## Your goal
How many lines in the rows below contain the string "partial", including inside longer words and matching case exactly? Reply with the number only.

## The input
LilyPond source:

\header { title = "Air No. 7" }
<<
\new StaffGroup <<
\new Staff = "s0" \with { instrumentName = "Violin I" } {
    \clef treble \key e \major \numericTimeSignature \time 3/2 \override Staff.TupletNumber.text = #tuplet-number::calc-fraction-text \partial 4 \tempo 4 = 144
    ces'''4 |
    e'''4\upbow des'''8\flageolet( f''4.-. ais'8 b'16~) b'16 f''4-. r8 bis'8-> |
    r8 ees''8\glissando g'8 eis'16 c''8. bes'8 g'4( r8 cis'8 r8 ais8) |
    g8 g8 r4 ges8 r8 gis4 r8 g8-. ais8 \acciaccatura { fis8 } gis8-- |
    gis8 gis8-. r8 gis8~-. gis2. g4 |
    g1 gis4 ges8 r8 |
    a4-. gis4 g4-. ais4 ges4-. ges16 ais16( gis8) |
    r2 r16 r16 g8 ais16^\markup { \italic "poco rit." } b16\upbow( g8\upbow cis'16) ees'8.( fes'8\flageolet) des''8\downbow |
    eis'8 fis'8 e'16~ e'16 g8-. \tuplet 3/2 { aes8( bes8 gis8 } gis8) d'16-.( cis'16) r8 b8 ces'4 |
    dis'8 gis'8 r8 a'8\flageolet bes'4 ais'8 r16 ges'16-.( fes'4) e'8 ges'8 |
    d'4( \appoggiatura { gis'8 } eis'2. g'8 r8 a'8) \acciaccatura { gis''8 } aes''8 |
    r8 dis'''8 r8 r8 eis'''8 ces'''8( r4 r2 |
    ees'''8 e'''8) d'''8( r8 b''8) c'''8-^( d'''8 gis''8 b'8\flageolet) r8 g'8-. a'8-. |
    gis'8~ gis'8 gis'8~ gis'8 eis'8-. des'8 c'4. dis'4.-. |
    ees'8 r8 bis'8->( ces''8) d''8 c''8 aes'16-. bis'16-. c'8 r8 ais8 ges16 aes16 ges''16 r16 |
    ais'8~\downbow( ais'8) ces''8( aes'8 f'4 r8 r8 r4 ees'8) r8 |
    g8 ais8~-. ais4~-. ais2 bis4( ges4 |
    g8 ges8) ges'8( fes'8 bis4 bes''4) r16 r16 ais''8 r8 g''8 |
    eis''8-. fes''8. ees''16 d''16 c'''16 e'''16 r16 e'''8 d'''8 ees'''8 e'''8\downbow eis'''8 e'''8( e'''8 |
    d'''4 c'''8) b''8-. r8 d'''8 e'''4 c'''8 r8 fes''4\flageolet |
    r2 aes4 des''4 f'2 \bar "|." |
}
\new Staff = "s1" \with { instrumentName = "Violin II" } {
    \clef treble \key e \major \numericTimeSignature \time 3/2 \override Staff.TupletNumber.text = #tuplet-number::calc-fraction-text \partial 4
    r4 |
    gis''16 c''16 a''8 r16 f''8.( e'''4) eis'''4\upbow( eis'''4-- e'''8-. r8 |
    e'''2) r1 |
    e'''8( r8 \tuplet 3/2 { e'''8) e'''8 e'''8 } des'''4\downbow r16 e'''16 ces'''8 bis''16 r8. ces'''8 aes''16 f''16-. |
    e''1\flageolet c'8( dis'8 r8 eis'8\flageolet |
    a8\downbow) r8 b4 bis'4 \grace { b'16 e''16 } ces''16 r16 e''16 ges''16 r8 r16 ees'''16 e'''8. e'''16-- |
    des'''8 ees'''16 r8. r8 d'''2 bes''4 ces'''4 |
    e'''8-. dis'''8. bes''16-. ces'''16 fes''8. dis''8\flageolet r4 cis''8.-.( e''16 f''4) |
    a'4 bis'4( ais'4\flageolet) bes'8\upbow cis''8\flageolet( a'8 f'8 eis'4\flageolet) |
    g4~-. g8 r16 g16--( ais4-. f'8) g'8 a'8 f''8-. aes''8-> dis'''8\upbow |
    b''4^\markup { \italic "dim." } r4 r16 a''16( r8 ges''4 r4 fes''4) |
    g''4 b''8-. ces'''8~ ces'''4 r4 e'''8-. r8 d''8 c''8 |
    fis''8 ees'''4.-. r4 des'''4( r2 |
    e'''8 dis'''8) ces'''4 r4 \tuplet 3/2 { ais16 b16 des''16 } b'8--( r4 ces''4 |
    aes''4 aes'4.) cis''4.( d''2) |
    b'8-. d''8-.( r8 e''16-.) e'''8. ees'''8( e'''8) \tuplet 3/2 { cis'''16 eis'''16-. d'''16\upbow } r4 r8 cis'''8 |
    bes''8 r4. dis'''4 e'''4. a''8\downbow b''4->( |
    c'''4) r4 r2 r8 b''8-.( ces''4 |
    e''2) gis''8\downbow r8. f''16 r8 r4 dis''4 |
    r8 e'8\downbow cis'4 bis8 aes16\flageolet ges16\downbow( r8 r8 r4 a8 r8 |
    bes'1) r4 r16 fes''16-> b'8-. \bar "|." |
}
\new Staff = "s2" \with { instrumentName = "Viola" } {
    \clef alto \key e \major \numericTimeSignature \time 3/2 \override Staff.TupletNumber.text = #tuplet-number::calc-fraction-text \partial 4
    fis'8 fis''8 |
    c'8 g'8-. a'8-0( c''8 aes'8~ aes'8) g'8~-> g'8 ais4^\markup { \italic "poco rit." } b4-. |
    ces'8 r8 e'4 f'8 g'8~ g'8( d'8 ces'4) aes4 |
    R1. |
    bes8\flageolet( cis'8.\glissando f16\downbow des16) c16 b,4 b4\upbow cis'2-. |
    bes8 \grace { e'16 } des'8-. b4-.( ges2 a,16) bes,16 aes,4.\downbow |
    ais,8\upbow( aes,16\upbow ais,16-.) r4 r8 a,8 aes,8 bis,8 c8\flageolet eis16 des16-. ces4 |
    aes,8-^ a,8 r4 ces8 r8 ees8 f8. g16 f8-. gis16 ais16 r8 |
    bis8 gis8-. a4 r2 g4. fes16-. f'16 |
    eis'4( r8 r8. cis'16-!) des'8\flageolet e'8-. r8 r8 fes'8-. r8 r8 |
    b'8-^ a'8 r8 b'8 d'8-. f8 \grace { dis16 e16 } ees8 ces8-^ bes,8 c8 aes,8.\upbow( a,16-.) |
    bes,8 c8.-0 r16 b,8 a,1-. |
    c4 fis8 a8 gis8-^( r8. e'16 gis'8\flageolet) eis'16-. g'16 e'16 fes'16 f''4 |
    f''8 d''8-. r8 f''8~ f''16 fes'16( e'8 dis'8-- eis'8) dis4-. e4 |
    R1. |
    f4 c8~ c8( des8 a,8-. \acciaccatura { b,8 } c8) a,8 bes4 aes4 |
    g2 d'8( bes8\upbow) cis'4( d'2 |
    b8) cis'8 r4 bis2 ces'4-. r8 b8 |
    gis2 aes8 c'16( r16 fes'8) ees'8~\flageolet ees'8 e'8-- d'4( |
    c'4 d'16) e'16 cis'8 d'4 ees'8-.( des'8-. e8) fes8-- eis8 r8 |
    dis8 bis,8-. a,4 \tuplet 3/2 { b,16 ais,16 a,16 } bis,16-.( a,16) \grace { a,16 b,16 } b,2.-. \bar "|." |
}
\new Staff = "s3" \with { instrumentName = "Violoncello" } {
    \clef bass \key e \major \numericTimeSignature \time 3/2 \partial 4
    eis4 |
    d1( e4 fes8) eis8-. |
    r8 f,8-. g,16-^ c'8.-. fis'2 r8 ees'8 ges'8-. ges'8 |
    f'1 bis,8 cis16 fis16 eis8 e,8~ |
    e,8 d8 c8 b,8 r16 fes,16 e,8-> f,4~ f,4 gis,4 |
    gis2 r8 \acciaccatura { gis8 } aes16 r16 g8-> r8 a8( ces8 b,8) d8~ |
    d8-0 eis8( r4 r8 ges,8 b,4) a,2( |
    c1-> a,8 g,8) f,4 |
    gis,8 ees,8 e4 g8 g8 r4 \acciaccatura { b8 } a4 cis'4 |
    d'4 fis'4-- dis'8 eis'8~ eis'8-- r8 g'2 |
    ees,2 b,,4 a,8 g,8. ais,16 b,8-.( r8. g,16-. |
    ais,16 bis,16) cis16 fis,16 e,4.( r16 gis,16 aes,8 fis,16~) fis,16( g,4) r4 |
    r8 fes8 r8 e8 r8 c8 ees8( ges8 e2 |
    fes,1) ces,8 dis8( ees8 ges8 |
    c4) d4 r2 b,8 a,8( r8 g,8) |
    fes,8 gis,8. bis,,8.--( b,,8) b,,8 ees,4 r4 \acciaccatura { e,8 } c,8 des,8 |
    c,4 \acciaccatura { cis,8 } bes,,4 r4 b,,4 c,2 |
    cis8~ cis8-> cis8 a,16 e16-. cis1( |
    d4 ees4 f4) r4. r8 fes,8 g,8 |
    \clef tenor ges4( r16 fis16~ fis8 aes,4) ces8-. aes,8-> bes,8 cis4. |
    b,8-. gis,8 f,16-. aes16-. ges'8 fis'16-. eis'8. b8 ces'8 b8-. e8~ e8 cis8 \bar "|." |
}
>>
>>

## Task output
4